Exercise brief: Copy exactly the stretch of data below from the line with "R103: 100k (U103/P1.6, VS)" through the line with "U103: MSP430G2211 -> MSP430G2001", including both of those lines.

Records for this task:
◆ ◆ ◆ ◆ ◆ ◆ ◆

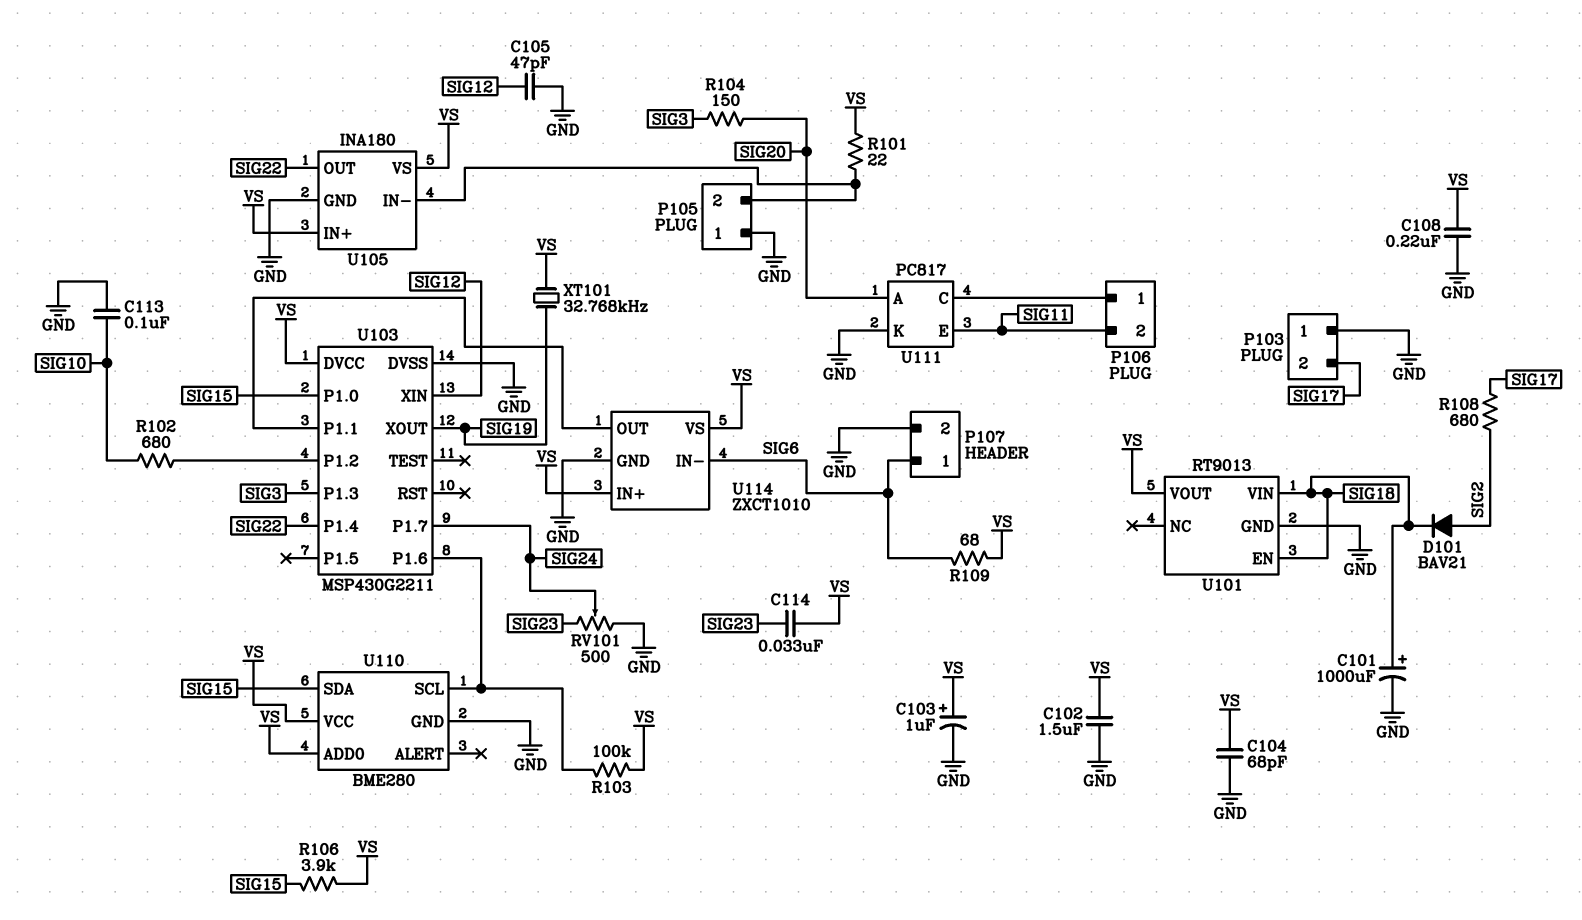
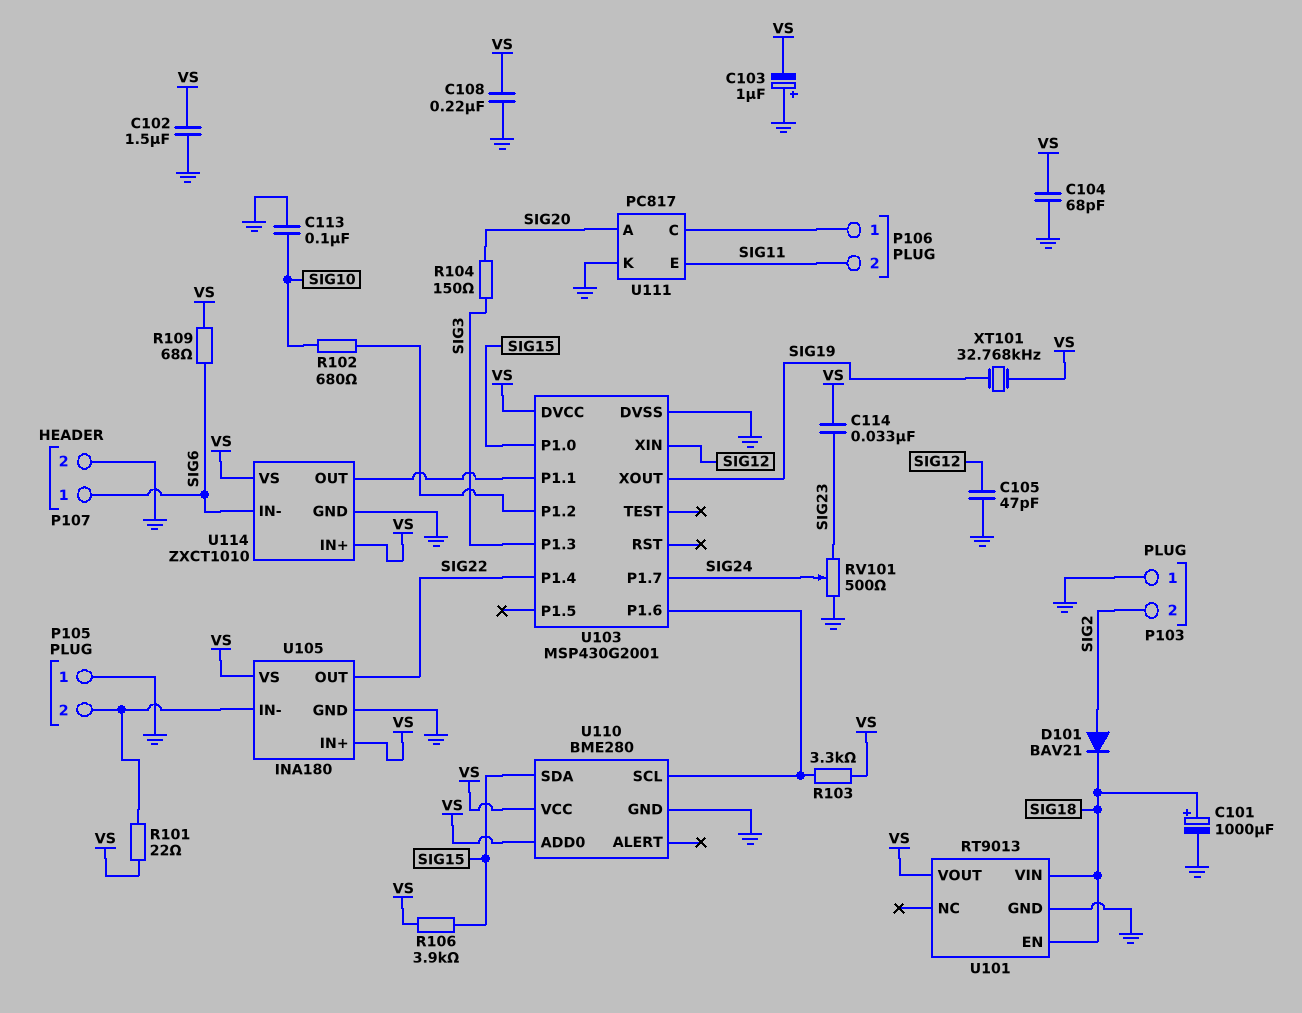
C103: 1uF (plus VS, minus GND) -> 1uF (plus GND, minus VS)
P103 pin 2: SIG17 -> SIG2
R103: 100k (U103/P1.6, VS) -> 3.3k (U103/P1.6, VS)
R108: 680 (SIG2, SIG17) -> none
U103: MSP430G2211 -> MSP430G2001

◆ ◆ ◆ ◆ ◆ ◆ ◆

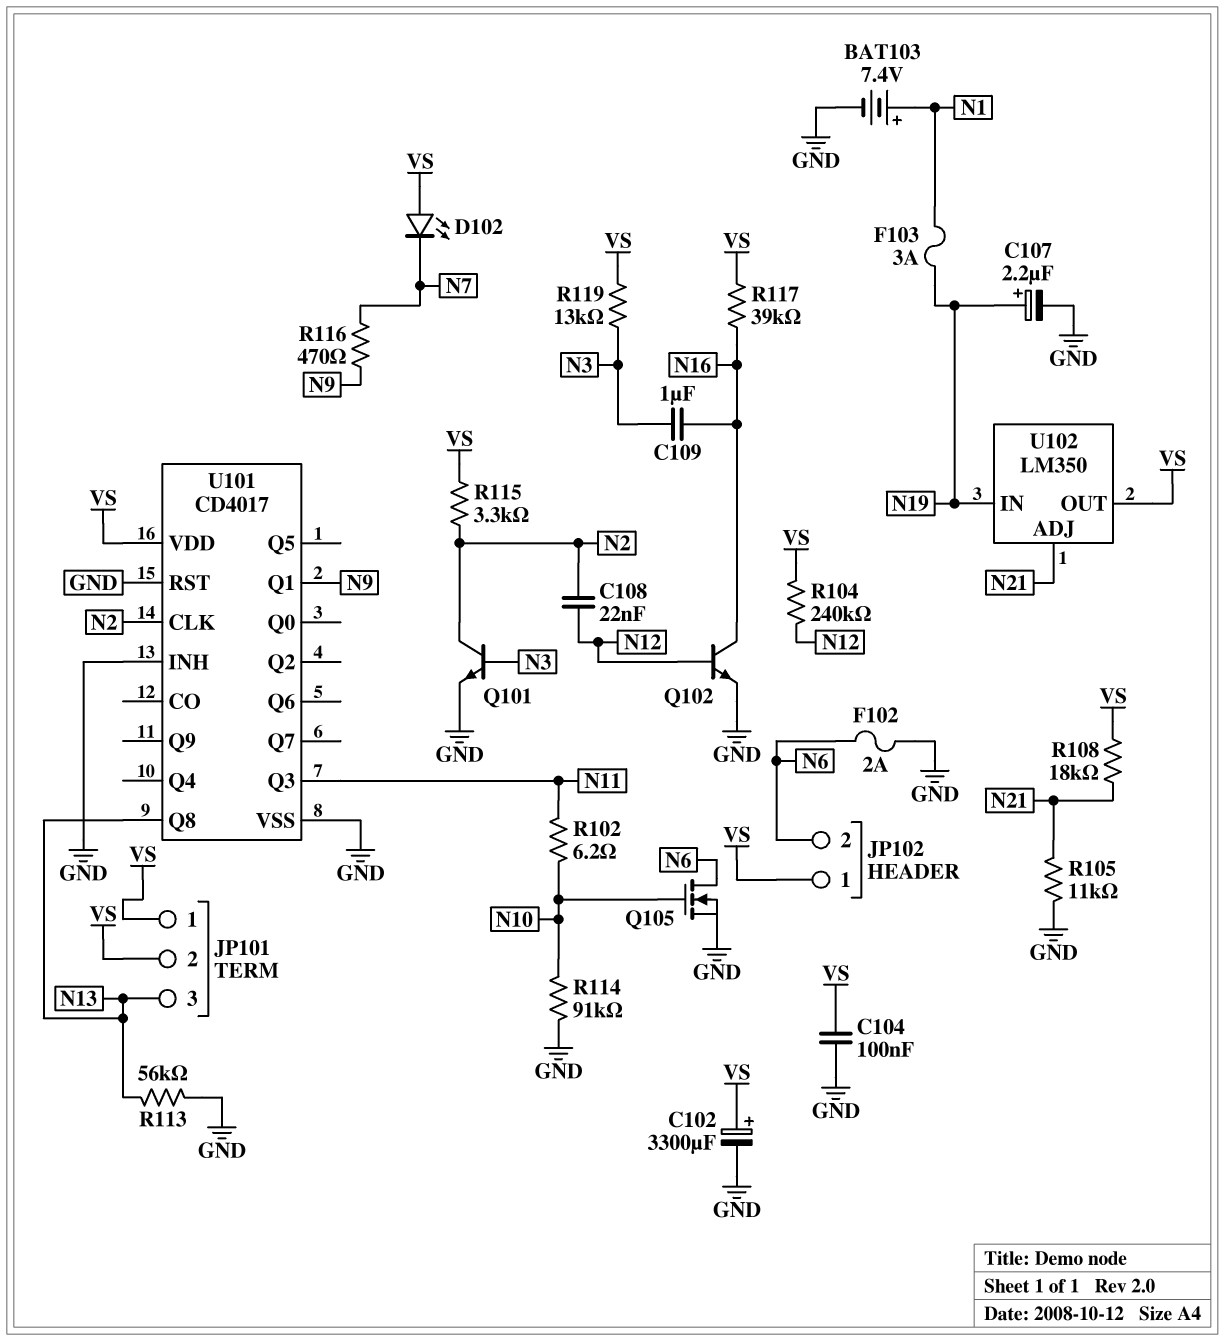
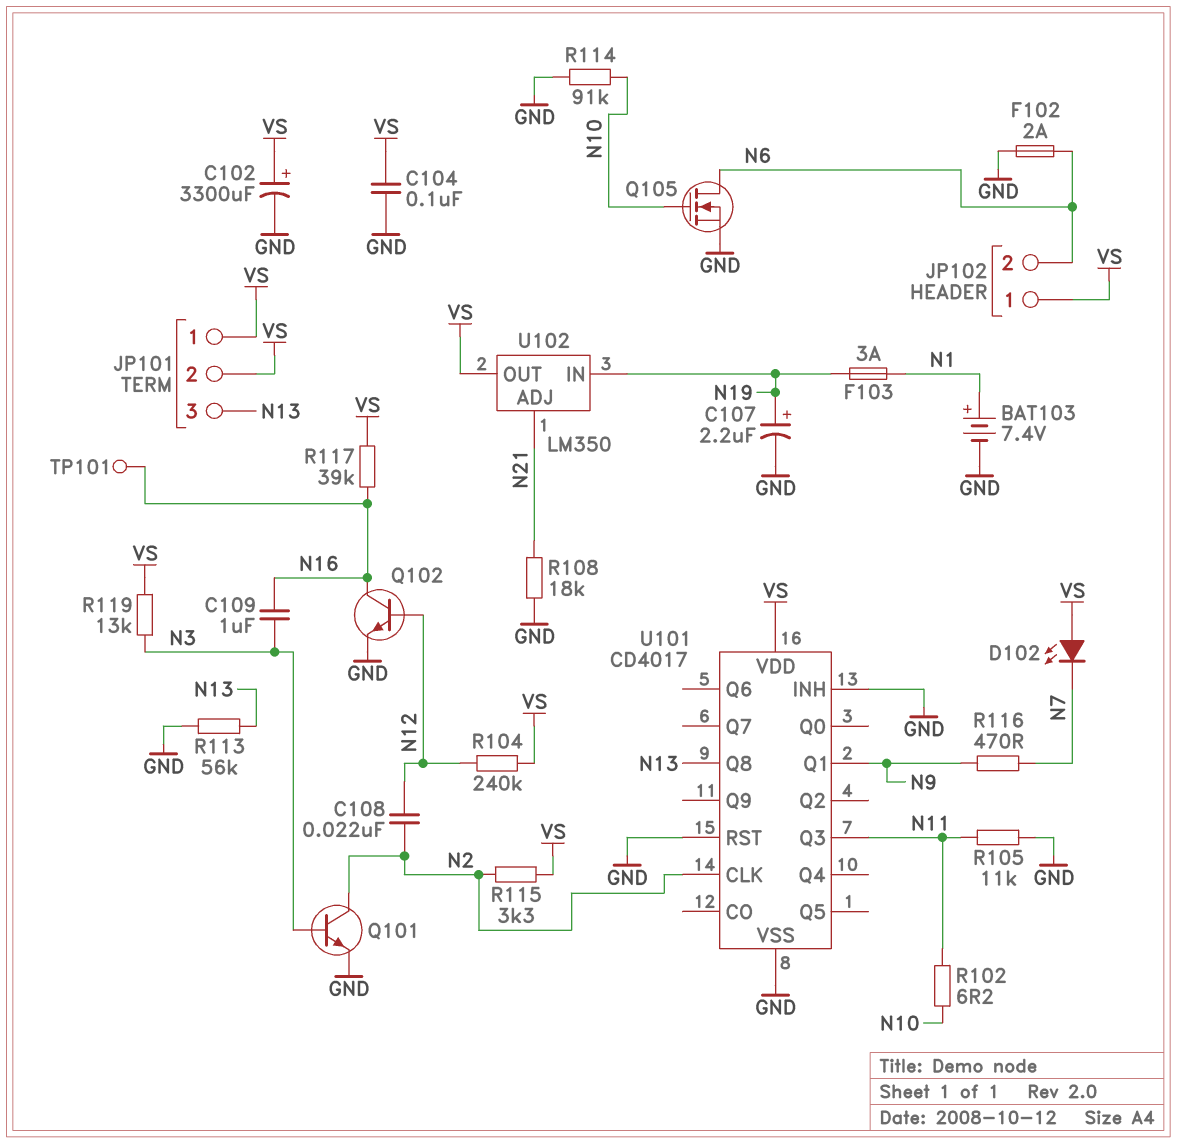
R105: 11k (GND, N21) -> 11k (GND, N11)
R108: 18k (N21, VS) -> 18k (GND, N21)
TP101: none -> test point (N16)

◆ ◆ ◆ ◆ ◆ ◆ ◆

Task answer:
R103: 100k (U103/P1.6, VS) -> 3.3k (U103/P1.6, VS)
R108: 680 (SIG2, SIG17) -> none
U103: MSP430G2211 -> MSP430G2001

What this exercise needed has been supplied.